Repeat each line of the data below exactly, but skip the pictures.
......
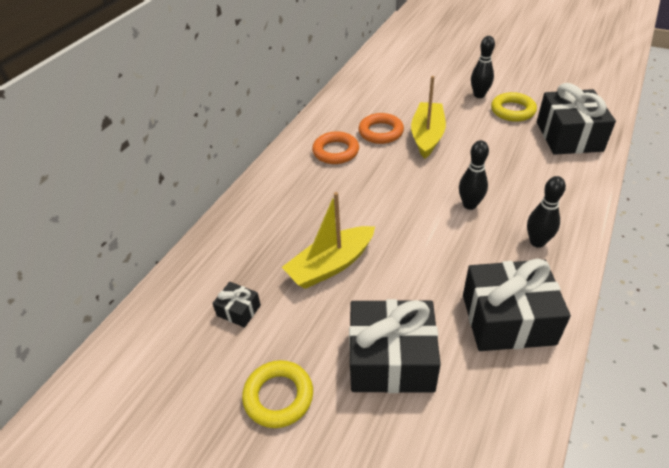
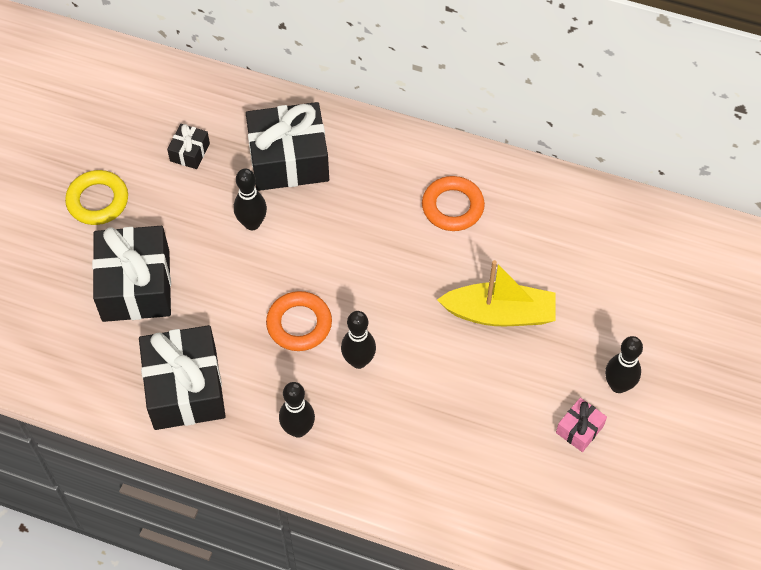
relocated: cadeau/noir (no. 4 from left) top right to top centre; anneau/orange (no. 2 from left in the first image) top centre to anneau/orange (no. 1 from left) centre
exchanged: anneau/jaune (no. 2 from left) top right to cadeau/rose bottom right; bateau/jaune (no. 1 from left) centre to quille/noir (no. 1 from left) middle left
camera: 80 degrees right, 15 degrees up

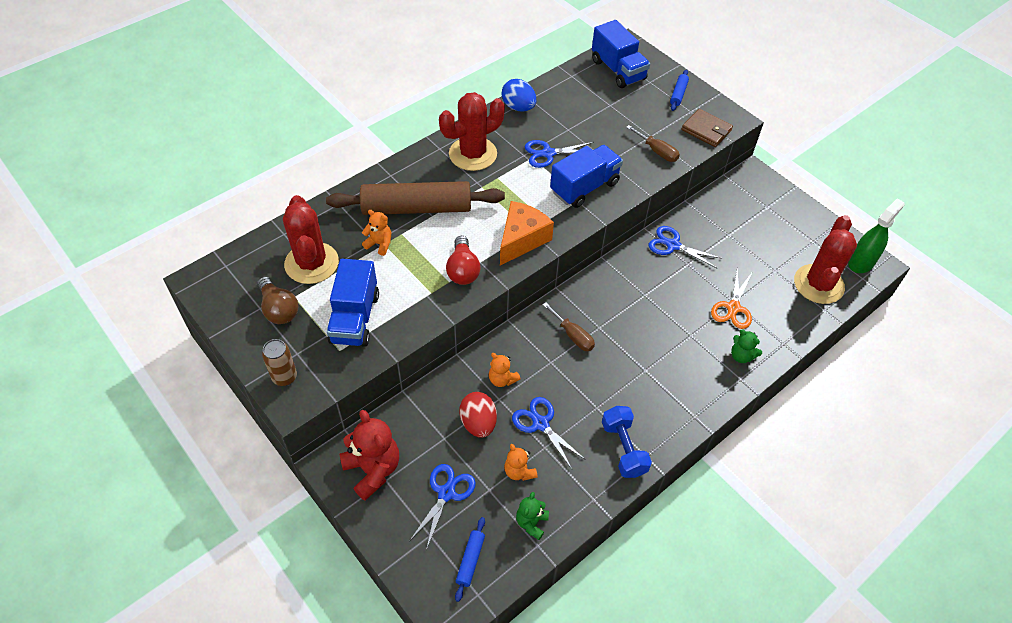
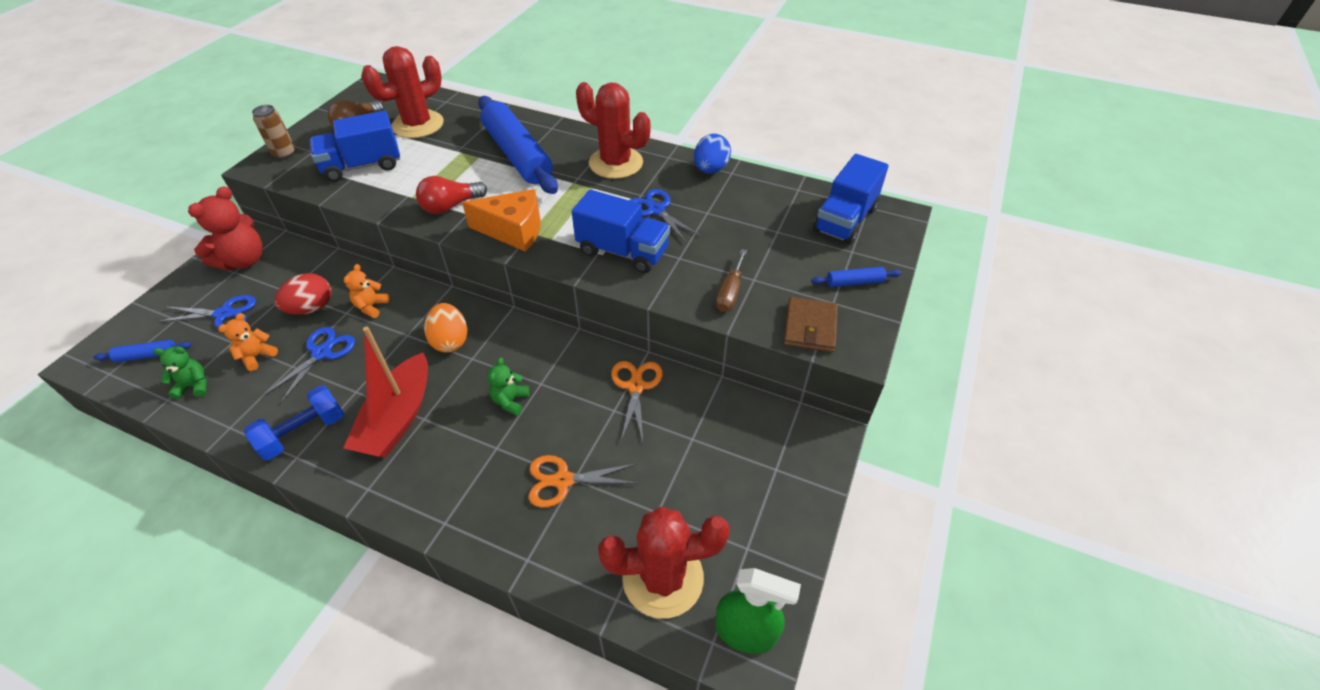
missing: ours en peluche/orange (no. 1 from left) centre
appeared: bateau/rouge middle left
relocated: ours en peluche/vert (no. 2 from left) middle right to centre
exchanged: tournevis/marron (no. 1 from left) centre to œuf/orange centre
colour: rouleau à pâtisserie/marron top centre to rouleau à pâtisserie/bleu (no. 2 from left) top centre; ciseaux/bleu (no. 4 from left) middle right to ciseaux/orange (no. 2 from left) centre
camera: 65 degrees right, 5 degrees down

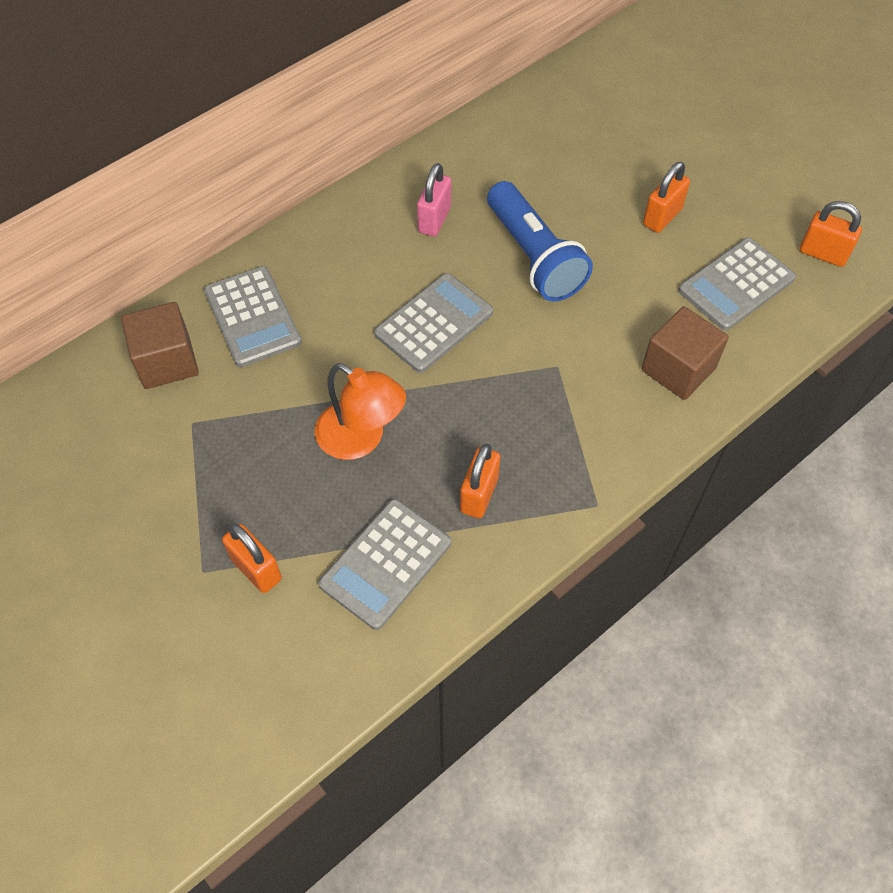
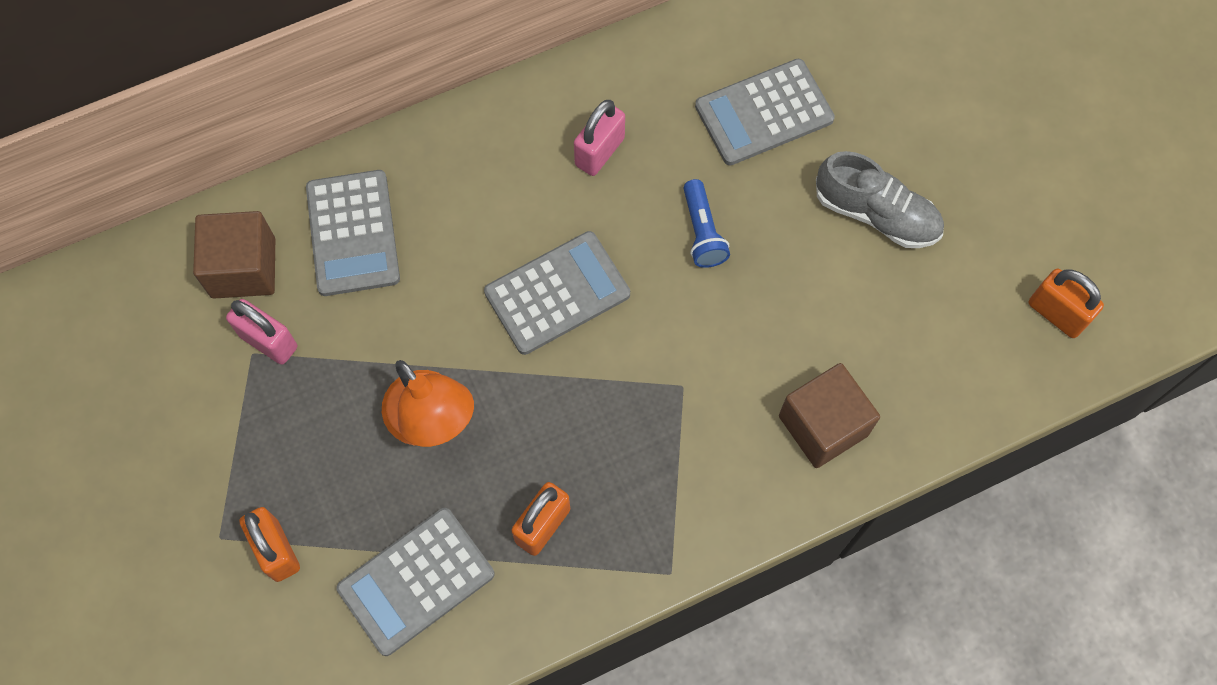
appeared: cadenas/rose (no. 1 from left) middle left
relocated: calculatrice/gris (no. 4 from left) top right to top centre
exchanged: cadenas/orange (no. 3 from left) top right to chaussure/gris top right
size: lampe de poche/bleu top centre = top centre x0.52
camera: 15 degrees right, 10 degrees up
......
» The completed task
relocated: cadeau/noir (no. 4 from left) top right to top centre; anneau/orange (no. 2 from left in the first image) top centre to anneau/orange (no. 1 from left) centre
exchanged: anneau/jaune (no. 2 from left) top right to cadeau/rose bottom right; bateau/jaune (no. 1 from left) centre to quille/noir (no. 1 from left) middle left
camera: 80 degrees right, 15 degrees up

missing: ours en peluche/orange (no. 1 from left) centre
appeared: bateau/rouge middle left
relocated: ours en peluche/vert (no. 2 from left) middle right to centre
exchanged: tournevis/marron (no. 1 from left) centre to œuf/orange centre
colour: rouleau à pâtisserie/marron top centre to rouleau à pâtisserie/bleu (no. 2 from left) top centre; ciseaux/bleu (no. 4 from left) middle right to ciseaux/orange (no. 2 from left) centre
camera: 65 degrees right, 5 degrees down

appeared: cadenas/rose (no. 1 from left) middle left
relocated: calculatrice/gris (no. 4 from left) top right to top centre
exchanged: cadenas/orange (no. 3 from left) top right to chaussure/gris top right
size: lampe de poche/bleu top centre = top centre x0.52
camera: 15 degrees right, 10 degrees up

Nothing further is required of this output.